=== What you need to do ===
In the listing that follows, how many lines include the word "star"? Only the number is wanted.

(Dataset excerpts)

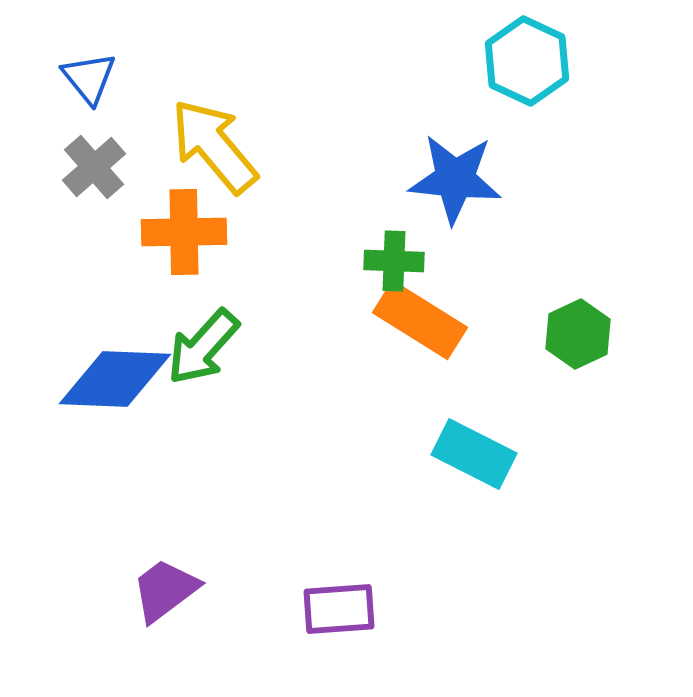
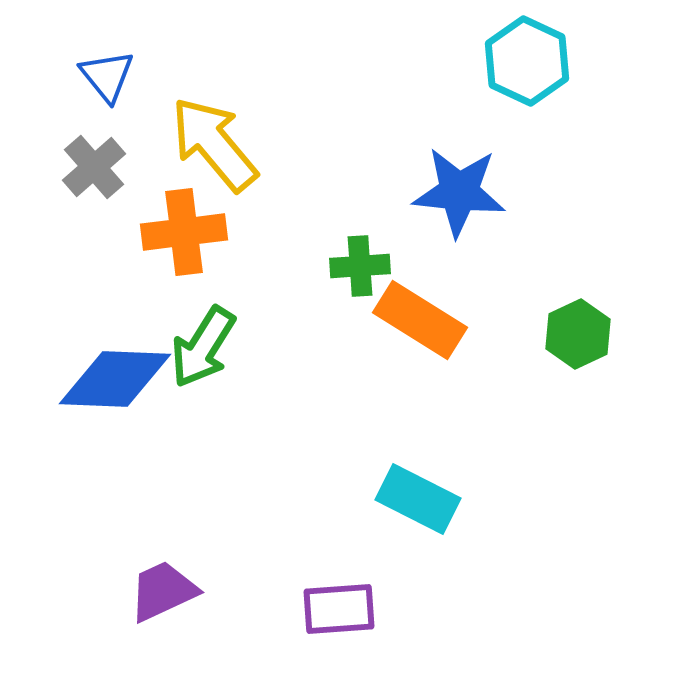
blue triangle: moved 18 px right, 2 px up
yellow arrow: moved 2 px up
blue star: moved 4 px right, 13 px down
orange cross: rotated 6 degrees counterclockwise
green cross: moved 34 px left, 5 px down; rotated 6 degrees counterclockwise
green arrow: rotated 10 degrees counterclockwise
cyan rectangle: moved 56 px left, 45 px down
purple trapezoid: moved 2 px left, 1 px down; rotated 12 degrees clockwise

(End Dataset excerpts)
(Dataset excerpts)

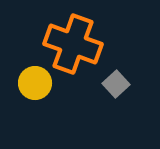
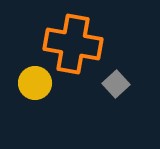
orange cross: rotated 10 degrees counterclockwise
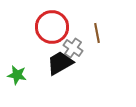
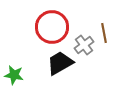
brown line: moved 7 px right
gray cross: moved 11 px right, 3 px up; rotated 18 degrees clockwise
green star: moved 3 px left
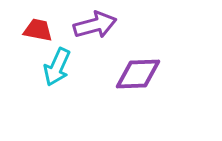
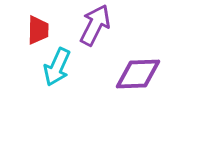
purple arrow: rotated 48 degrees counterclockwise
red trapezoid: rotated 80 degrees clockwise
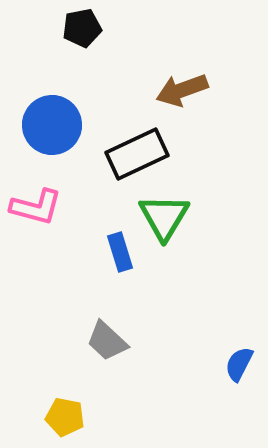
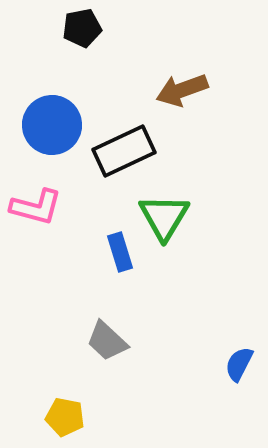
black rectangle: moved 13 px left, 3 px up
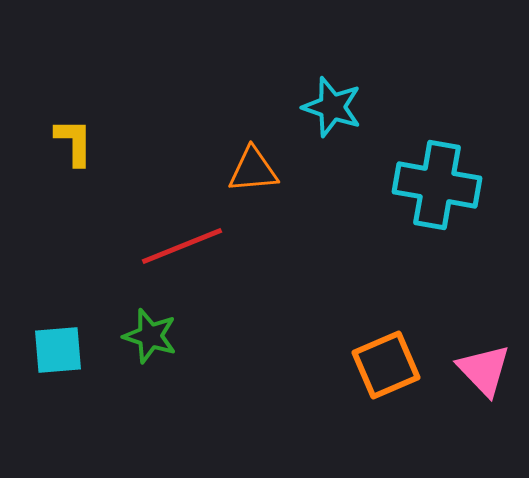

(End Dataset excerpts)

=== Completed task ===
2